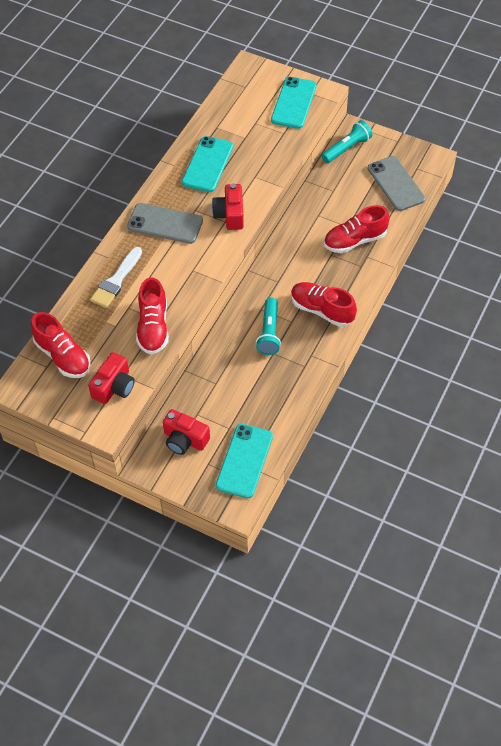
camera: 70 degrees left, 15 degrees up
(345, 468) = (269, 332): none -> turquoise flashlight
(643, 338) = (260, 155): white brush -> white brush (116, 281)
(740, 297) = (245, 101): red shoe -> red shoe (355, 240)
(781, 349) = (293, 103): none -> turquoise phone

# # # #

DIRECTIVE: Copy each line holding the word "none" from the listing above.

WRITTEN SOLUTION:
(345, 468) = (269, 332): none -> turquoise flashlight
(781, 349) = (293, 103): none -> turquoise phone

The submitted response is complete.